- Opening Delimiter -
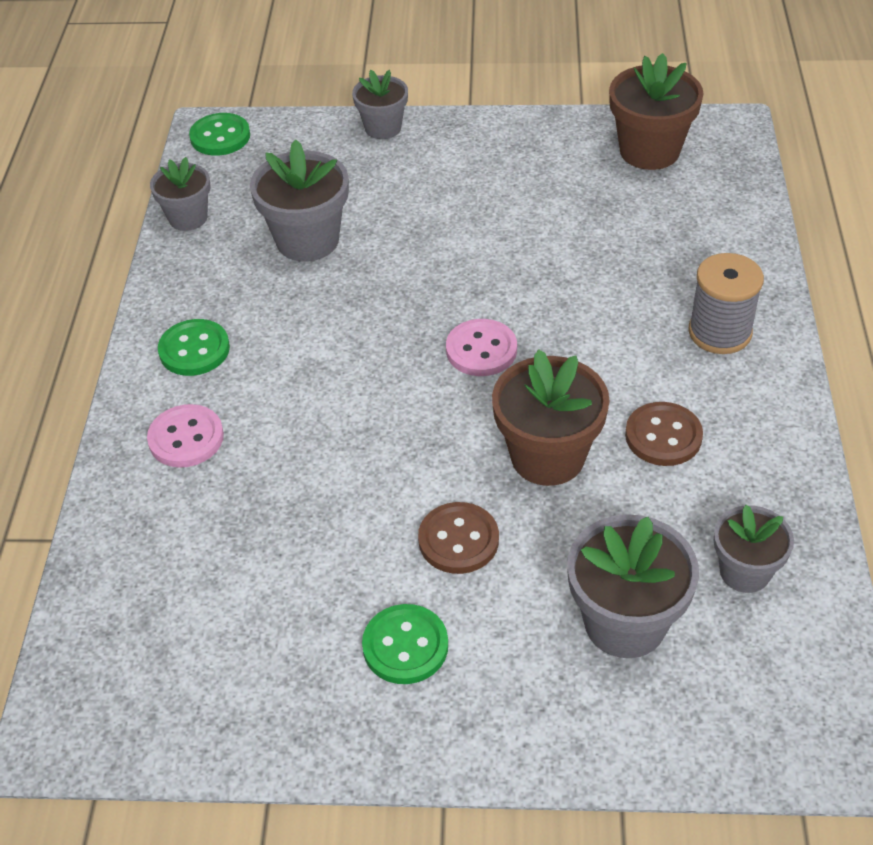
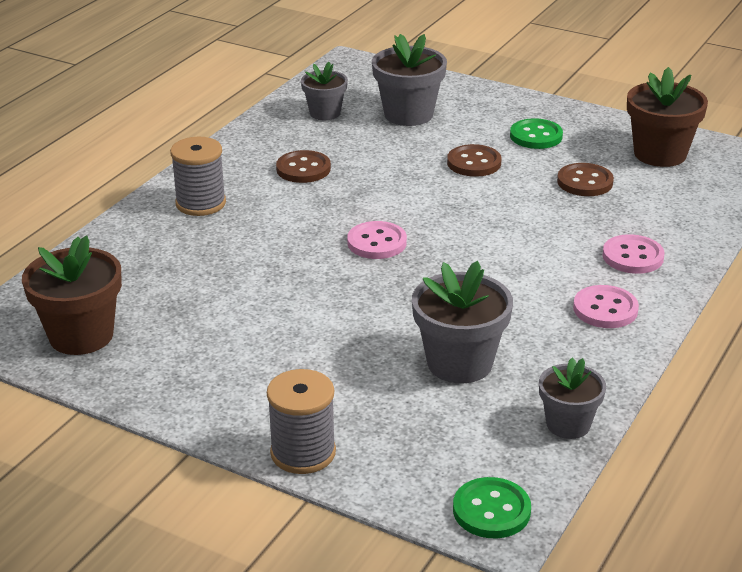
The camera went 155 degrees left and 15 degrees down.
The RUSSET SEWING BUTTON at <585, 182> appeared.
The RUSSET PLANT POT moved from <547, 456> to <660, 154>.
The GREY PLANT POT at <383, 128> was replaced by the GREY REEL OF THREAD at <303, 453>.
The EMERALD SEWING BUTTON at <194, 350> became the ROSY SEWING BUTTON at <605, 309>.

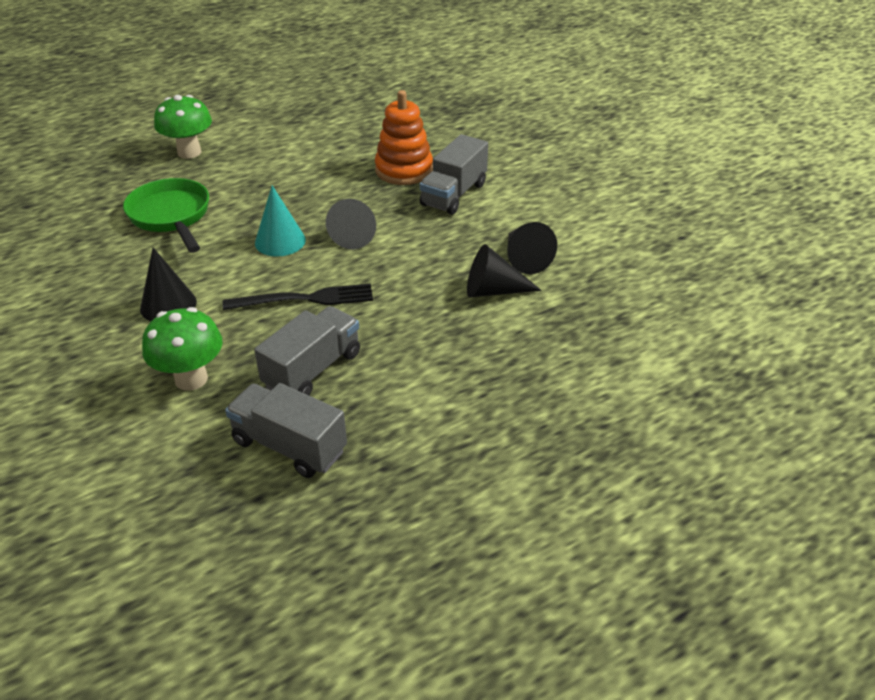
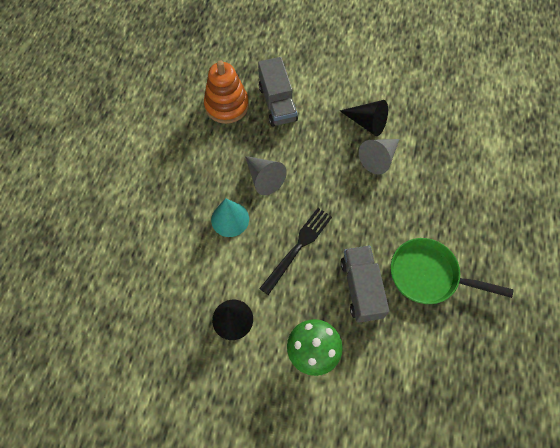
The camera went 45 degrees left and 25 degrees up.
The EMERALD MUSHROOM at <189, 152> disappeared.
The GREY TRUCK at <289, 446> disappeared.
The EMERALD PAN moved from <171, 216> to <429, 275>.
The JET-BLACK CONE SHAPE at <493, 290> became the GREY CONE SHAPE at <378, 158>.

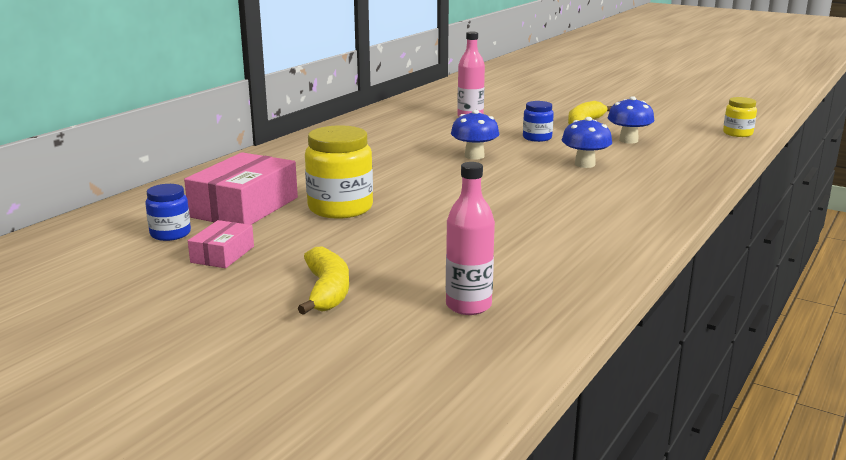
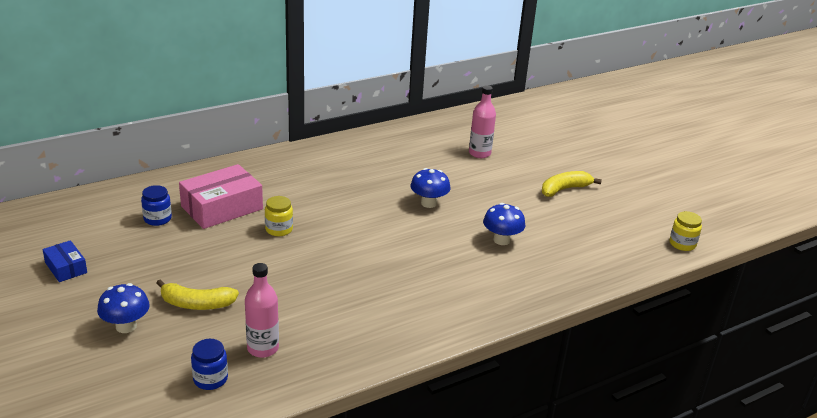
The camera went 25 degrees right and 10 degrees up.
The ROSY PARCEL at <222, 254> disappeared.
The BLUE PARCEL at <66, 267> appeared.
The BLUE JAR moved from <537, 138> to <210, 379>.
The BLUE MUSHROOM moved from <628, 140> to <126, 326>.
The GOLDEN TOY BANANA at <327, 291> turned 75 degrees clockwise.
The GOLDEN JAR at <340, 208> changed to 0.57 times the size.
- Closing Delimiter -
Across the listing above, count the lines that contain the string "BUTTON" and report the figure alone.

2